PROVIDED DATA:
+===+

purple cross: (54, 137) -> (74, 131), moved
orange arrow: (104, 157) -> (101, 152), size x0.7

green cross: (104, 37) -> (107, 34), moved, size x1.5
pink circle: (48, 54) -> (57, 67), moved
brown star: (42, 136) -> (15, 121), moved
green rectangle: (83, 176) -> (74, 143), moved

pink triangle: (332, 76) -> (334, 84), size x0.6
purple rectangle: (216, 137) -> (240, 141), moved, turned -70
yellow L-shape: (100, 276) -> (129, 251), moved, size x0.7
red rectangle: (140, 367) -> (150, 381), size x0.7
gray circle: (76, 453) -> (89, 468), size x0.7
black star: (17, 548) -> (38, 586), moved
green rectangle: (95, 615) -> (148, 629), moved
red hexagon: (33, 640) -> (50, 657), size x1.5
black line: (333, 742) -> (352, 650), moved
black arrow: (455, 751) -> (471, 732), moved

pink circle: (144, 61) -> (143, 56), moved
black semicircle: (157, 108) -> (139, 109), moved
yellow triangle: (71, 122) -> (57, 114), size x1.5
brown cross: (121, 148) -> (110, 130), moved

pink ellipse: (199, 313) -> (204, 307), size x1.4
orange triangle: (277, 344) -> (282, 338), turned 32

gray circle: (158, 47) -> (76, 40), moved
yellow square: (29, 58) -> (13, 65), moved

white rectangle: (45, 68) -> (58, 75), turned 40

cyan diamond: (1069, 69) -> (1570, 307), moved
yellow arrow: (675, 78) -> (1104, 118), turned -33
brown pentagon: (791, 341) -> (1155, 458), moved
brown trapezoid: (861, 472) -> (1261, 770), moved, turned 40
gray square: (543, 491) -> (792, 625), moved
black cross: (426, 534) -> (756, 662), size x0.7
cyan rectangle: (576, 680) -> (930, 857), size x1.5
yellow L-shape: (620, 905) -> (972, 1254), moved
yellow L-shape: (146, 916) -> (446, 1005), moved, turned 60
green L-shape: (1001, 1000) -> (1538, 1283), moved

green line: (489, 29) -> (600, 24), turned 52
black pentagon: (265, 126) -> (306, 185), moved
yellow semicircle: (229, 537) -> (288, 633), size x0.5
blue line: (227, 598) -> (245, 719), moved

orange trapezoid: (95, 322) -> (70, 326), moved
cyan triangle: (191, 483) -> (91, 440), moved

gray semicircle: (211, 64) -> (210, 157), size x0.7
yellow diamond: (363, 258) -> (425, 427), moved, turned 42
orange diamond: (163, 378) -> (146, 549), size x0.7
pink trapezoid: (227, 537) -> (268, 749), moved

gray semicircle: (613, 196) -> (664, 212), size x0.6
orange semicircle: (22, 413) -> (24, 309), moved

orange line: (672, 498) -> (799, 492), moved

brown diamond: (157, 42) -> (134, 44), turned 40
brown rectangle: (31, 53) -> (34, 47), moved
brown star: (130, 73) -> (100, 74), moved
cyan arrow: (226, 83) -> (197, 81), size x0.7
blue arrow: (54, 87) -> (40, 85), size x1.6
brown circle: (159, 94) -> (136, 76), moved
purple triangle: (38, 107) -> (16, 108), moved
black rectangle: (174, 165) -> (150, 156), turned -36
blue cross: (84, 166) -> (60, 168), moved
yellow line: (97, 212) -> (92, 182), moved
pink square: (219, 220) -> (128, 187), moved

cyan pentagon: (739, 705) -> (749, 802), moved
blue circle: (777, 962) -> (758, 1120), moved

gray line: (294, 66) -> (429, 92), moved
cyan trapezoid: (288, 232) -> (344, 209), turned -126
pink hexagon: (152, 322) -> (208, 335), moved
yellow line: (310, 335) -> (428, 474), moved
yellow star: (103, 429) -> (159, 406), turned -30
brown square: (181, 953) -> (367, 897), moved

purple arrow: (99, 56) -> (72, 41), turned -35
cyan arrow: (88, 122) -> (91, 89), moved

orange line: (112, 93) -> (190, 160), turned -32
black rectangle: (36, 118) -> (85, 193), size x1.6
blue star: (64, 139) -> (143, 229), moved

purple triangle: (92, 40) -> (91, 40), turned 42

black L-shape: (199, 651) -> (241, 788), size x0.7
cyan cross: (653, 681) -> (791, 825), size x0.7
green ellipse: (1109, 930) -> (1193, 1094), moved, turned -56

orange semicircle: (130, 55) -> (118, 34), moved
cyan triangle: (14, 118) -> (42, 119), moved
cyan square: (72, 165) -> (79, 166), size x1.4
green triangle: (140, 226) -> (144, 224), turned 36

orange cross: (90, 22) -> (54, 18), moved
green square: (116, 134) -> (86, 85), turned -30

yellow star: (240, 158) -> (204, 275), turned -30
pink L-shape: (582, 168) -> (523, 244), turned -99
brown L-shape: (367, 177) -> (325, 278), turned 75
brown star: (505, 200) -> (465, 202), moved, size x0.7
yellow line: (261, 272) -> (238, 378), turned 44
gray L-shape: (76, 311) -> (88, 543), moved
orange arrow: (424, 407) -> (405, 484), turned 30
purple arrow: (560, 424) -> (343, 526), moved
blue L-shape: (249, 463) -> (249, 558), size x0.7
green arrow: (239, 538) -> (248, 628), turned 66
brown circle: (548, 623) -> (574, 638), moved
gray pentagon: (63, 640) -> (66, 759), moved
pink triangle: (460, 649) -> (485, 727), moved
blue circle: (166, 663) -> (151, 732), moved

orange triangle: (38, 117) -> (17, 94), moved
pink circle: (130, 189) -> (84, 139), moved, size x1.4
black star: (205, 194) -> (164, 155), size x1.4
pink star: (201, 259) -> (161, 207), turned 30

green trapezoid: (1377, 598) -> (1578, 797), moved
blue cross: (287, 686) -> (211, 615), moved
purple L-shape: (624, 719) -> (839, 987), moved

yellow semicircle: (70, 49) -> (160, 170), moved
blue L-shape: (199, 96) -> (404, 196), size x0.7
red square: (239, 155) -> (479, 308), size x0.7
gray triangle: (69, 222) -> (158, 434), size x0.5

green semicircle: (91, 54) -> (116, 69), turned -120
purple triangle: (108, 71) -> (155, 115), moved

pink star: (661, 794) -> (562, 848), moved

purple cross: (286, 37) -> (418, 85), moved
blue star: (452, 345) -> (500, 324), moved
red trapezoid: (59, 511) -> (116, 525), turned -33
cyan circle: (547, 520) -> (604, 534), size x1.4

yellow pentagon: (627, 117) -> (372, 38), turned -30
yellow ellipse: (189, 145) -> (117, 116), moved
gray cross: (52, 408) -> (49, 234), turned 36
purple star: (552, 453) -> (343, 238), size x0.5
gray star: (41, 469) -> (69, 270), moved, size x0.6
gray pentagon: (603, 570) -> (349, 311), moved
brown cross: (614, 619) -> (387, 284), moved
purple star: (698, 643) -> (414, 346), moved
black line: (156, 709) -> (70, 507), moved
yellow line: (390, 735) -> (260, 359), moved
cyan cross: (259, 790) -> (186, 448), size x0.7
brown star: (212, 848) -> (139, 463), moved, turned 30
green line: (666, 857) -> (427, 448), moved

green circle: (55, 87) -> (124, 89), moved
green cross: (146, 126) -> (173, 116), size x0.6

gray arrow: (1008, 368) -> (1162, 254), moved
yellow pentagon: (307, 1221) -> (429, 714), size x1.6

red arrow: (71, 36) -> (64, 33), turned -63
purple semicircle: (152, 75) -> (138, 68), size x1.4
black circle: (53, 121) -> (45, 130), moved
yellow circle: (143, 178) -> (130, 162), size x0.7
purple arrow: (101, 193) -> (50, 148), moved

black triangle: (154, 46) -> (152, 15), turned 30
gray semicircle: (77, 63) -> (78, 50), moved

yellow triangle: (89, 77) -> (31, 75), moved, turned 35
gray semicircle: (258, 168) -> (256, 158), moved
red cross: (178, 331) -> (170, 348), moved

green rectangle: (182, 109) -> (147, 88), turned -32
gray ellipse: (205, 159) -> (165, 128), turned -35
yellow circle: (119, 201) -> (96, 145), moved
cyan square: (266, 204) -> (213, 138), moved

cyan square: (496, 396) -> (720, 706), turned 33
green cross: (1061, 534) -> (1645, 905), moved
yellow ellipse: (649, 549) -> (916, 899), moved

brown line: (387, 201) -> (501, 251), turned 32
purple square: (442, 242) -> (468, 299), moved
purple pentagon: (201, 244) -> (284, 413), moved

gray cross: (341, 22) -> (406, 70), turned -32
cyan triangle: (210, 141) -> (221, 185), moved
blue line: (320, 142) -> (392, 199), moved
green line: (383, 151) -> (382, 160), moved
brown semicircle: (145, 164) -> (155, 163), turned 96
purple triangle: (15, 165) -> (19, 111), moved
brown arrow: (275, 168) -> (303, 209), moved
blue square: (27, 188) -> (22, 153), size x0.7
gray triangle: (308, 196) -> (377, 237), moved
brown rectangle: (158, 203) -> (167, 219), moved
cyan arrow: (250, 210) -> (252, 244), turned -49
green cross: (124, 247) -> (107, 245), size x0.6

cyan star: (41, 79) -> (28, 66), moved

+===+

TASK REQUIREMENTS:
In your answer, include only the lines above starting at the line that holds "orange trapezoid: (95, 322)" and ending at the line that holds "blue circle: (777, 962) -> (758, 1120), moved", copied exactly.

RESULT OF THE TASK:
orange trapezoid: (95, 322) -> (70, 326), moved
cyan triangle: (191, 483) -> (91, 440), moved

gray semicircle: (211, 64) -> (210, 157), size x0.7
yellow diamond: (363, 258) -> (425, 427), moved, turned 42
orange diamond: (163, 378) -> (146, 549), size x0.7
pink trapezoid: (227, 537) -> (268, 749), moved

gray semicircle: (613, 196) -> (664, 212), size x0.6
orange semicircle: (22, 413) -> (24, 309), moved

orange line: (672, 498) -> (799, 492), moved

brown diamond: (157, 42) -> (134, 44), turned 40
brown rectangle: (31, 53) -> (34, 47), moved
brown star: (130, 73) -> (100, 74), moved
cyan arrow: (226, 83) -> (197, 81), size x0.7
blue arrow: (54, 87) -> (40, 85), size x1.6
brown circle: (159, 94) -> (136, 76), moved
purple triangle: (38, 107) -> (16, 108), moved
black rectangle: (174, 165) -> (150, 156), turned -36
blue cross: (84, 166) -> (60, 168), moved
yellow line: (97, 212) -> (92, 182), moved
pink square: (219, 220) -> (128, 187), moved

cyan pentagon: (739, 705) -> (749, 802), moved
blue circle: (777, 962) -> (758, 1120), moved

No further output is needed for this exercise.